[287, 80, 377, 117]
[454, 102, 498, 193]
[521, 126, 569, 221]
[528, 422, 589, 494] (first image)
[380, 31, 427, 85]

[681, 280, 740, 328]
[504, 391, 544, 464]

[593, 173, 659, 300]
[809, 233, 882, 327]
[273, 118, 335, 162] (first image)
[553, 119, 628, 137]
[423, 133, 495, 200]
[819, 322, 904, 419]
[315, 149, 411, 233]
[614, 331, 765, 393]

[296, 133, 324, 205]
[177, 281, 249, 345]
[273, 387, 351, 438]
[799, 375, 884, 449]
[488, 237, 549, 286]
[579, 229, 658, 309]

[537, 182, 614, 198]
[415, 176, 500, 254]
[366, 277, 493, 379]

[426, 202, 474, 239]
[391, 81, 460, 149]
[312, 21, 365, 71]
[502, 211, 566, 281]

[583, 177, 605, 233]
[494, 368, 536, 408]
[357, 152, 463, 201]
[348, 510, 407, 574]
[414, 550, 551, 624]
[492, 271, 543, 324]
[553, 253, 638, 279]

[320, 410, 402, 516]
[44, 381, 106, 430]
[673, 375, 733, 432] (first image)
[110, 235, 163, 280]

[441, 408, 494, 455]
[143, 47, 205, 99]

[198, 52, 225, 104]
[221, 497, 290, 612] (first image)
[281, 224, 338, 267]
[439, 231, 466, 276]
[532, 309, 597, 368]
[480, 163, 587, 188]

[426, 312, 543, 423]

========

Problem:
Write out, unaltered, the lines from the opening of the listing through the line that includes "[528, 422, 589, 494] (first image)".

Exercise result:
[287, 80, 377, 117]
[454, 102, 498, 193]
[521, 126, 569, 221]
[528, 422, 589, 494] (first image)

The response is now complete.